● Your task
Although the records contain pictures, only their text should be reproduced, exactly as written.

Available data below:

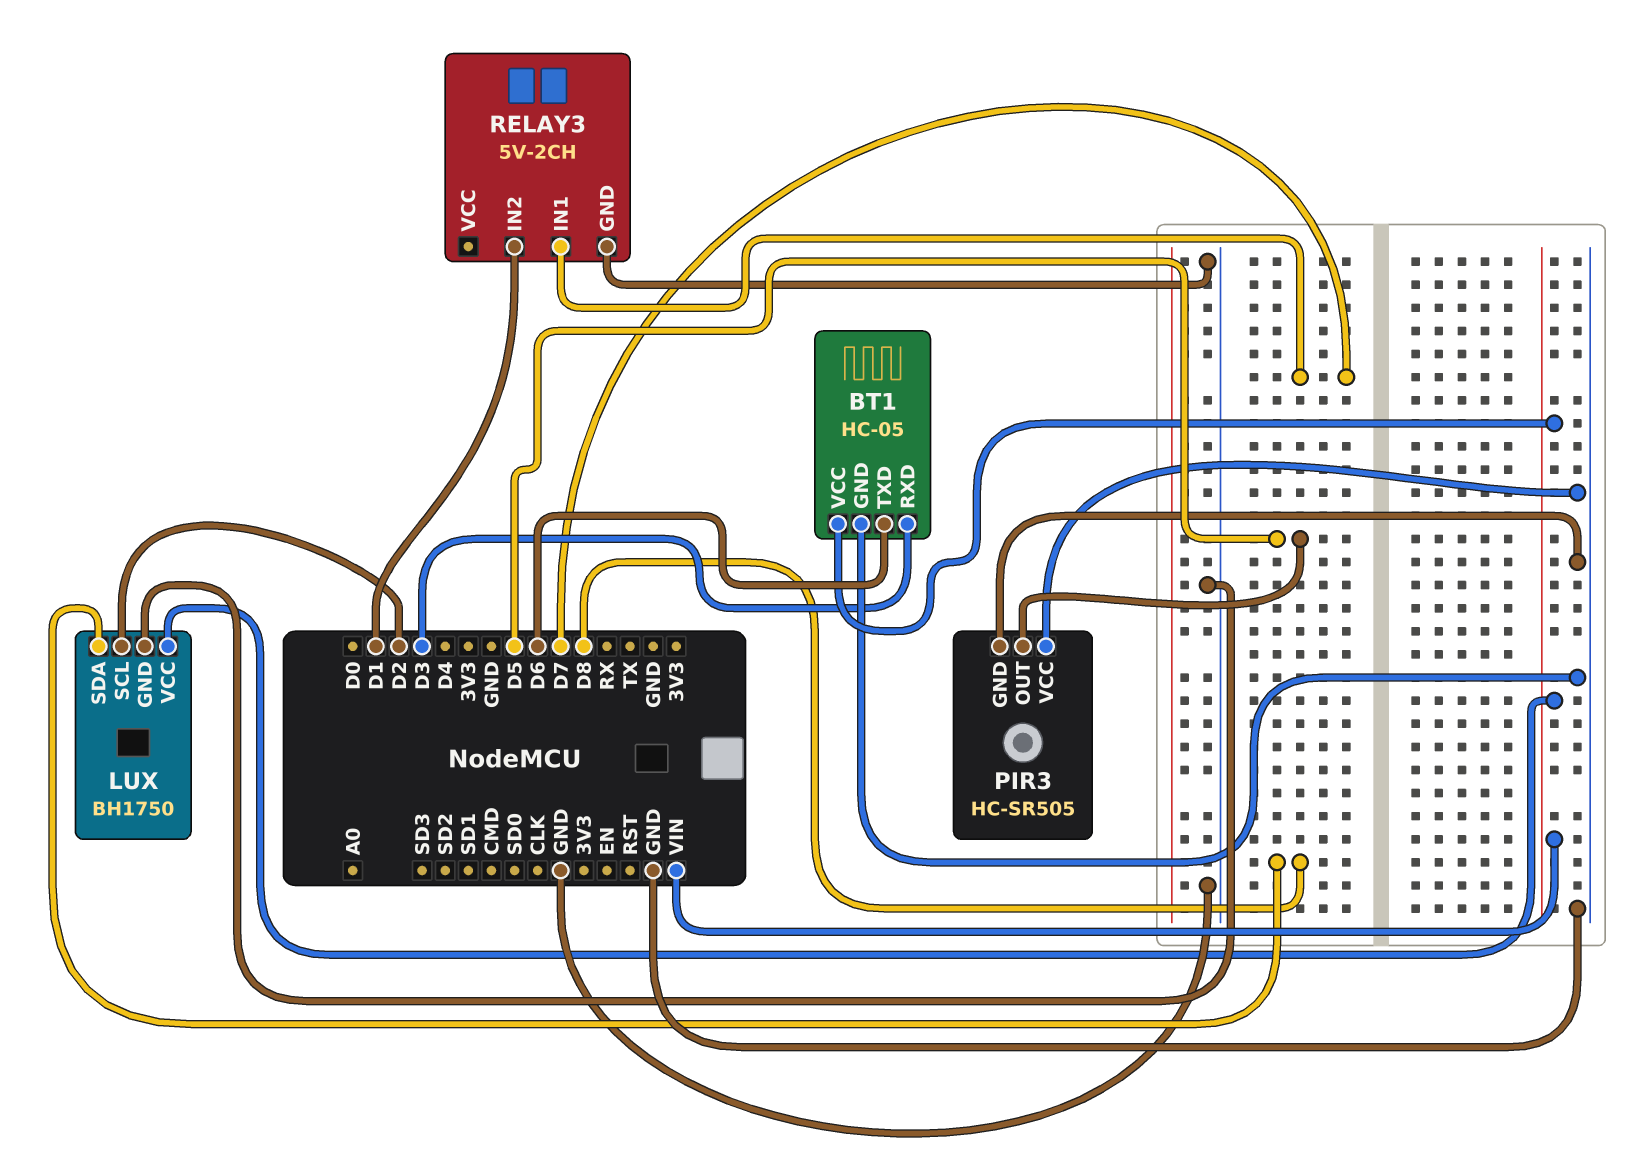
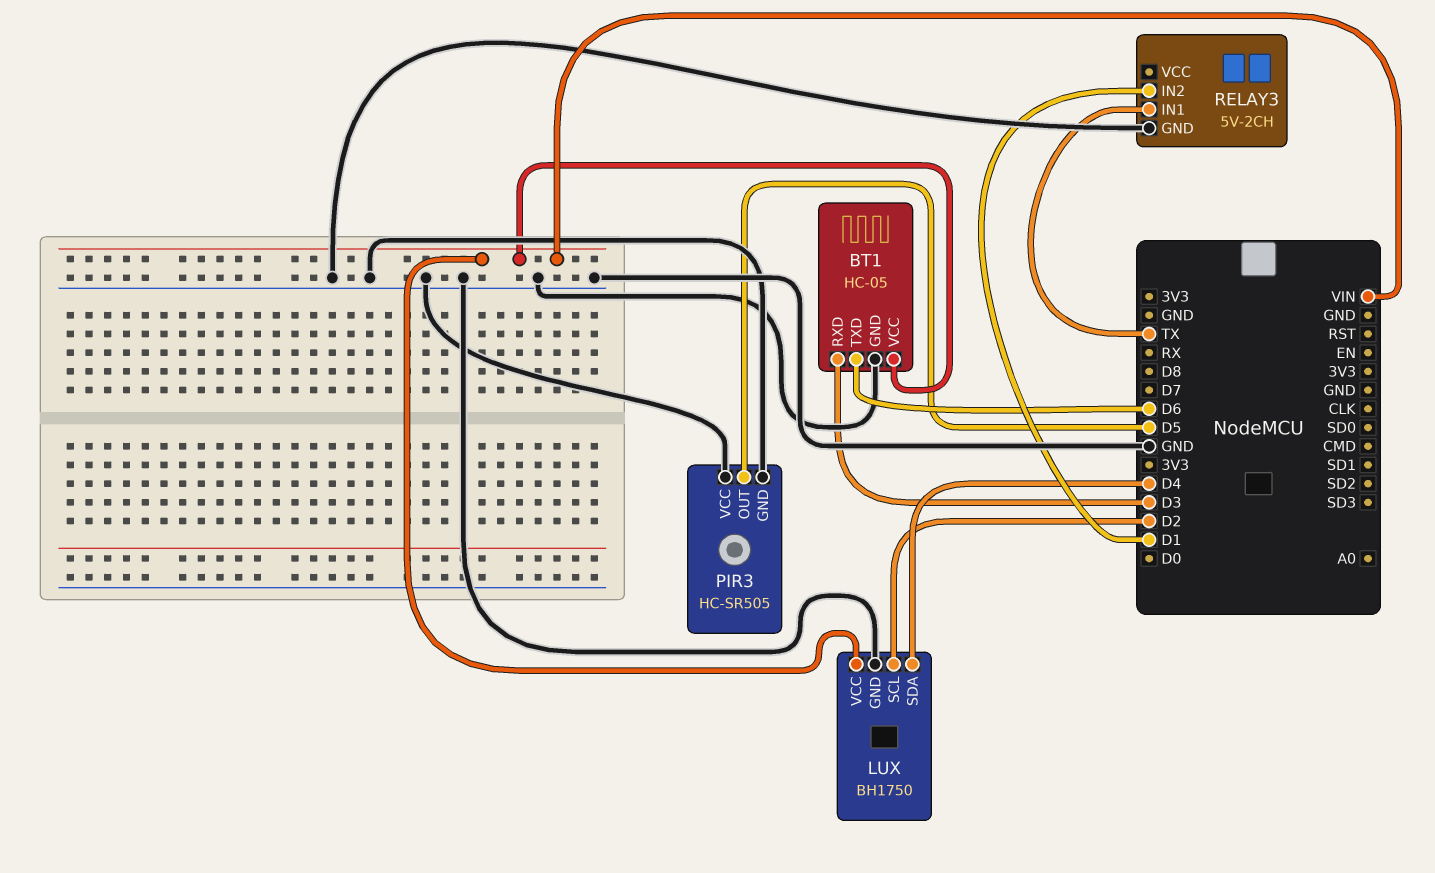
LUX pin SDA: D8 -> D4
RELAY3 pin IN1: D7 -> TX

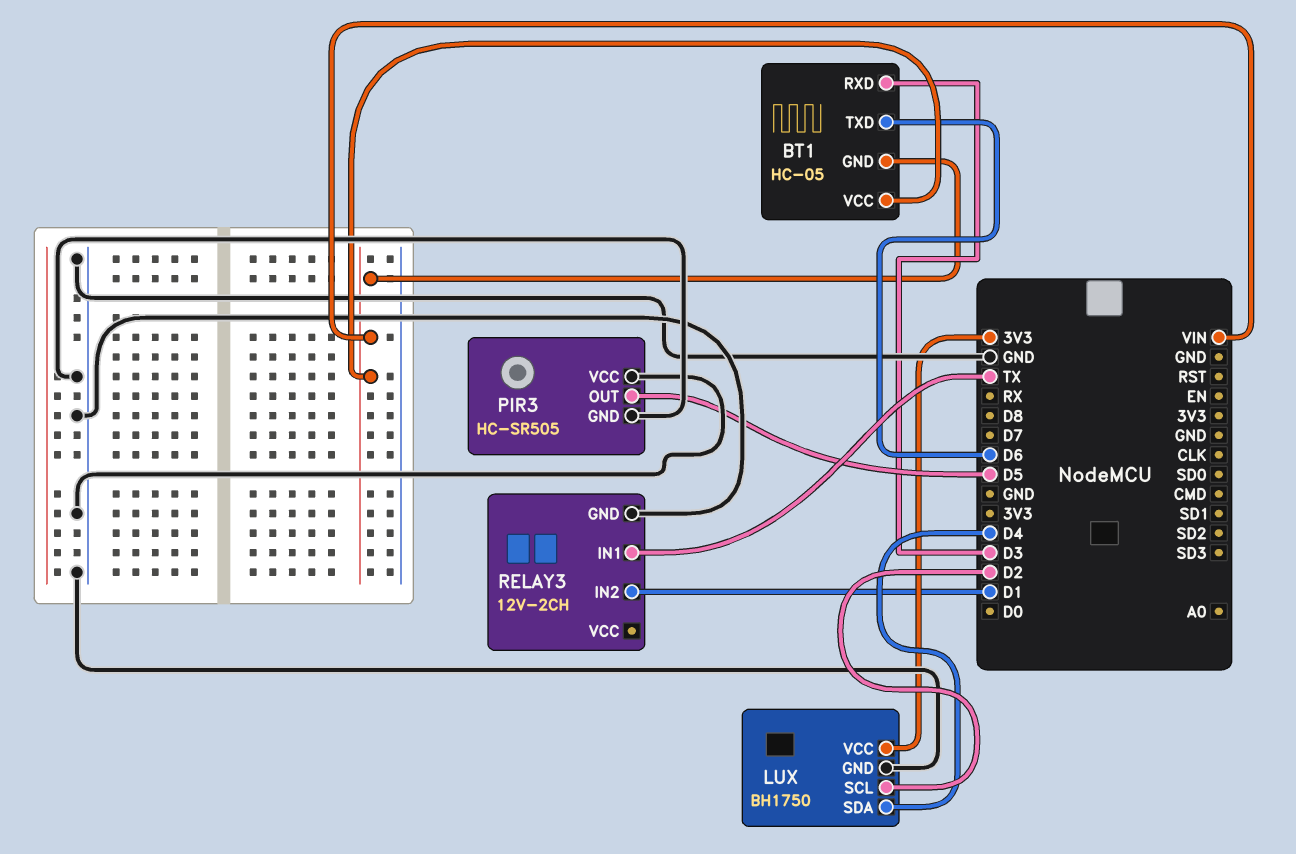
BT1 pin GND: GND -> VIN
LUX pin VCC: VIN -> 3V3
RELAY3: 5V-2CH -> 12V-2CH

End of Available data.

● Reply to the exercise
LUX pin SDA: D8 -> D4
RELAY3 pin IN1: D7 -> TX

BT1 pin GND: GND -> VIN
LUX pin VCC: VIN -> 3V3
RELAY3: 5V-2CH -> 12V-2CH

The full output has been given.